* [What to produce]: Nothing should differ between your answer and the records below.

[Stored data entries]
::::::::
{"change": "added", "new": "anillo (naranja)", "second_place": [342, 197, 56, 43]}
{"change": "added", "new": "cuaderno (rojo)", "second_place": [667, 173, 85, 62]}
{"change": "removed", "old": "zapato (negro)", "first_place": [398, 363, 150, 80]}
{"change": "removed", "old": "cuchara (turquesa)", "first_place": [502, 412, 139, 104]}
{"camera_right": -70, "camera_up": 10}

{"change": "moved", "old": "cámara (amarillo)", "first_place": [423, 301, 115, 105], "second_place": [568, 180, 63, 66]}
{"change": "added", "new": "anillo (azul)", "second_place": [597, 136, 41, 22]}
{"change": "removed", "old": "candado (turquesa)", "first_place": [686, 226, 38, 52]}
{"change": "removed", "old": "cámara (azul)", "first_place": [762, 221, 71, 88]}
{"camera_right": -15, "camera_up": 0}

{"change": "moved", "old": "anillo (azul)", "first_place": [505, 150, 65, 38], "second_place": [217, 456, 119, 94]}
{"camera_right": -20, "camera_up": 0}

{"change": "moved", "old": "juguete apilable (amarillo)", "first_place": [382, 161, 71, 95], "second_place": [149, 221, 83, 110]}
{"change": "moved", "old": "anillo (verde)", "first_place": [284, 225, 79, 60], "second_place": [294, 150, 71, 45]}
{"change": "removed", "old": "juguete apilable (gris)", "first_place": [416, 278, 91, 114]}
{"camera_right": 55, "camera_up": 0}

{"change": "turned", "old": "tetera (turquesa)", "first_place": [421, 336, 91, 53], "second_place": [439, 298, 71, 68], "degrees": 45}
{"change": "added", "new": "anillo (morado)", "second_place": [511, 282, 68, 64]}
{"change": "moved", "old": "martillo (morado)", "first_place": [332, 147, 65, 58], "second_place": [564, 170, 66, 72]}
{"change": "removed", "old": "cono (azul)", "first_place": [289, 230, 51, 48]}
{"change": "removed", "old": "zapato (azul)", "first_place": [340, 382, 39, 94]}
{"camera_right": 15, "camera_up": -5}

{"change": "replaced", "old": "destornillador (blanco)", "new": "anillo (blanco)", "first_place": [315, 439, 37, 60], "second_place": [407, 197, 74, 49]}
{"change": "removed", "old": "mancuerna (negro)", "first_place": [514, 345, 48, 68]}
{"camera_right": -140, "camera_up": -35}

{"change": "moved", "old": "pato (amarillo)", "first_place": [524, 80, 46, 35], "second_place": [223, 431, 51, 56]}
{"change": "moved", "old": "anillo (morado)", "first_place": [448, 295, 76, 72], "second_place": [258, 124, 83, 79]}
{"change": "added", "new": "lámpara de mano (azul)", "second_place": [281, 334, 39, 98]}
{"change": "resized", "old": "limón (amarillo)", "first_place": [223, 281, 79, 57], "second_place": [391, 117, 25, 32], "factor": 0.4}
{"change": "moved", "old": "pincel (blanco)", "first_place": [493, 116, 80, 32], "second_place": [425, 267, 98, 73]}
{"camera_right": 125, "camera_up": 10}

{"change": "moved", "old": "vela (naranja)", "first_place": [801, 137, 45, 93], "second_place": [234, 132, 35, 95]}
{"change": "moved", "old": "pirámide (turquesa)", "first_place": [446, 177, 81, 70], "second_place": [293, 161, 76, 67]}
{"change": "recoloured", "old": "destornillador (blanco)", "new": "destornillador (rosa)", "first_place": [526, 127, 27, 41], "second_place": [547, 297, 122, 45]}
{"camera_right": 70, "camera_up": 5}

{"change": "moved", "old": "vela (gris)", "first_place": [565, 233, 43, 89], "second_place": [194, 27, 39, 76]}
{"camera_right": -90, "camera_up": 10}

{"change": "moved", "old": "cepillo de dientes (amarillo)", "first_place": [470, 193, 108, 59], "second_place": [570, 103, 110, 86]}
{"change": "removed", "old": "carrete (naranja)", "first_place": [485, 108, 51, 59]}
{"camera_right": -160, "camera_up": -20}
::::::::
* [Response to this task]:
{"change": "added", "new": "anillo (naranja)", "second_place": [342, 197, 56, 43]}
{"change": "added", "new": "cuaderno (rojo)", "second_place": [667, 173, 85, 62]}
{"change": "removed", "old": "zapato (negro)", "first_place": [398, 363, 150, 80]}
{"change": "removed", "old": "cuchara (turquesa)", "first_place": [502, 412, 139, 104]}
{"camera_right": -70, "camera_up": 10}

{"change": "moved", "old": "cámara (amarillo)", "first_place": [423, 301, 115, 105], "second_place": [568, 180, 63, 66]}
{"change": "added", "new": "anillo (azul)", "second_place": [597, 136, 41, 22]}
{"change": "removed", "old": "candado (turquesa)", "first_place": [686, 226, 38, 52]}
{"change": "removed", "old": "cámara (azul)", "first_place": [762, 221, 71, 88]}
{"camera_right": -15, "camera_up": 0}

{"change": "moved", "old": "anillo (azul)", "first_place": [505, 150, 65, 38], "second_place": [217, 456, 119, 94]}
{"camera_right": -20, "camera_up": 0}

{"change": "moved", "old": "juguete apilable (amarillo)", "first_place": [382, 161, 71, 95], "second_place": [149, 221, 83, 110]}
{"change": "moved", "old": "anillo (verde)", "first_place": [284, 225, 79, 60], "second_place": [294, 150, 71, 45]}
{"change": "removed", "old": "juguete apilable (gris)", "first_place": [416, 278, 91, 114]}
{"camera_right": 55, "camera_up": 0}

{"change": "turned", "old": "tetera (turquesa)", "first_place": [421, 336, 91, 53], "second_place": [439, 298, 71, 68], "degrees": 45}
{"change": "added", "new": "anillo (morado)", "second_place": [511, 282, 68, 64]}
{"change": "moved", "old": "martillo (morado)", "first_place": [332, 147, 65, 58], "second_place": [564, 170, 66, 72]}
{"change": "removed", "old": "cono (azul)", "first_place": [289, 230, 51, 48]}
{"change": "removed", "old": "zapato (azul)", "first_place": [340, 382, 39, 94]}
{"camera_right": 15, "camera_up": -5}

{"change": "replaced", "old": "destornillador (blanco)", "new": "anillo (blanco)", "first_place": [315, 439, 37, 60], "second_place": [407, 197, 74, 49]}
{"change": "removed", "old": "mancuerna (negro)", "first_place": [514, 345, 48, 68]}
{"camera_right": -140, "camera_up": -35}

{"change": "moved", "old": "pato (amarillo)", "first_place": [524, 80, 46, 35], "second_place": [223, 431, 51, 56]}
{"change": "moved", "old": "anillo (morado)", "first_place": [448, 295, 76, 72], "second_place": [258, 124, 83, 79]}
{"change": "added", "new": "lámpara de mano (azul)", "second_place": [281, 334, 39, 98]}
{"change": "resized", "old": "limón (amarillo)", "first_place": [223, 281, 79, 57], "second_place": [391, 117, 25, 32], "factor": 0.4}
{"change": "moved", "old": "pincel (blanco)", "first_place": [493, 116, 80, 32], "second_place": [425, 267, 98, 73]}
{"camera_right": 125, "camera_up": 10}

{"change": "moved", "old": "vela (naranja)", "first_place": [801, 137, 45, 93], "second_place": [234, 132, 35, 95]}
{"change": "moved", "old": "pirámide (turquesa)", "first_place": [446, 177, 81, 70], "second_place": [293, 161, 76, 67]}
{"change": "recoloured", "old": "destornillador (blanco)", "new": "destornillador (rosa)", "first_place": [526, 127, 27, 41], "second_place": [547, 297, 122, 45]}
{"camera_right": 70, "camera_up": 5}

{"change": "moved", "old": "vela (gris)", "first_place": [565, 233, 43, 89], "second_place": [194, 27, 39, 76]}
{"camera_right": -90, "camera_up": 10}

{"change": "moved", "old": "cepillo de dientes (amarillo)", "first_place": [470, 193, 108, 59], "second_place": [570, 103, 110, 86]}
{"change": "removed", "old": "carrete (naranja)", "first_place": [485, 108, 51, 59]}
{"camera_right": -160, "camera_up": -20}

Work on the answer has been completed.